» **Data supplied**
┌──

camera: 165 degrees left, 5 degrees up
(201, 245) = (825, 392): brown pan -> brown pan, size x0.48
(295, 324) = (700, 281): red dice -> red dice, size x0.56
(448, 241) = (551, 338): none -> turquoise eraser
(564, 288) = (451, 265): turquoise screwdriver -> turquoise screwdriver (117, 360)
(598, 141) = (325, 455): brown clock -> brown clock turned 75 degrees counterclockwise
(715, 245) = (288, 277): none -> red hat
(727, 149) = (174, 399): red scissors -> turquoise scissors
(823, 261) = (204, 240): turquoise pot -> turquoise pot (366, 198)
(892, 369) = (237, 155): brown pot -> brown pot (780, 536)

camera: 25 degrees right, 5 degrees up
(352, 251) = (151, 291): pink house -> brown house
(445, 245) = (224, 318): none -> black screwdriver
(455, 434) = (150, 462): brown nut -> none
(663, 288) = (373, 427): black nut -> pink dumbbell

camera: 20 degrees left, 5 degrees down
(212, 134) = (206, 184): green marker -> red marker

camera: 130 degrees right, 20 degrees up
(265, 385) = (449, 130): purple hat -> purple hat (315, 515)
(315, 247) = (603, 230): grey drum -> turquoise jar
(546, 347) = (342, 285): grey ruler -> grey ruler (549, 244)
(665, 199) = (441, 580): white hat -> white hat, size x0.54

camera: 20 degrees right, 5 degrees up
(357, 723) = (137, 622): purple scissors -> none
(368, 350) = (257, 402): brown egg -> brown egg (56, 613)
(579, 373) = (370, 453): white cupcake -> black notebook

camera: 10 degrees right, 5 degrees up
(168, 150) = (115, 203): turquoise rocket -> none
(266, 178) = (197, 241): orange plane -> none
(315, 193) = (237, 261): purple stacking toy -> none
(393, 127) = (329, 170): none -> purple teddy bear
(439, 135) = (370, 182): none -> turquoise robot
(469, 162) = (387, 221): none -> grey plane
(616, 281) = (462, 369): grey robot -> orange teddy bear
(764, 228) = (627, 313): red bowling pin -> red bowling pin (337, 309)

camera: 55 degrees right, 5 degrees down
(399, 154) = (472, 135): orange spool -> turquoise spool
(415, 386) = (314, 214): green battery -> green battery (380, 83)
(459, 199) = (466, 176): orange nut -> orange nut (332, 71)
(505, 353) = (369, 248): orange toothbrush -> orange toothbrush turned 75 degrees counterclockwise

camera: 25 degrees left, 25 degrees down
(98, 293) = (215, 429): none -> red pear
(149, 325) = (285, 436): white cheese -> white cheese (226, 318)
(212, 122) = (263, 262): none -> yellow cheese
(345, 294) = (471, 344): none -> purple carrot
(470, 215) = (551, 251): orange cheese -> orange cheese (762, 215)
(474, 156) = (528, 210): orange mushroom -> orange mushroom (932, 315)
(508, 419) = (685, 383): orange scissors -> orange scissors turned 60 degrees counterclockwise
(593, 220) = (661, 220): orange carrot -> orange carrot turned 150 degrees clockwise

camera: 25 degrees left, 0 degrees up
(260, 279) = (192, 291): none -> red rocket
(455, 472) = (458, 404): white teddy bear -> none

└──

» **Exercise prompt**
Return word for word the lines above from the line with "(315, 193) = (237, 261): purple" to the line with "(345, 294) = (471, 344): none", including both and leaving out all others.

» **Answer to this exercise**
(315, 193) = (237, 261): purple stacking toy -> none
(393, 127) = (329, 170): none -> purple teddy bear
(439, 135) = (370, 182): none -> turquoise robot
(469, 162) = (387, 221): none -> grey plane
(616, 281) = (462, 369): grey robot -> orange teddy bear
(764, 228) = (627, 313): red bowling pin -> red bowling pin (337, 309)

camera: 55 degrees right, 5 degrees down
(399, 154) = (472, 135): orange spool -> turquoise spool
(415, 386) = (314, 214): green battery -> green battery (380, 83)
(459, 199) = (466, 176): orange nut -> orange nut (332, 71)
(505, 353) = (369, 248): orange toothbrush -> orange toothbrush turned 75 degrees counterclockwise

camera: 25 degrees left, 25 degrees down
(98, 293) = (215, 429): none -> red pear
(149, 325) = (285, 436): white cheese -> white cheese (226, 318)
(212, 122) = (263, 262): none -> yellow cheese
(345, 294) = (471, 344): none -> purple carrot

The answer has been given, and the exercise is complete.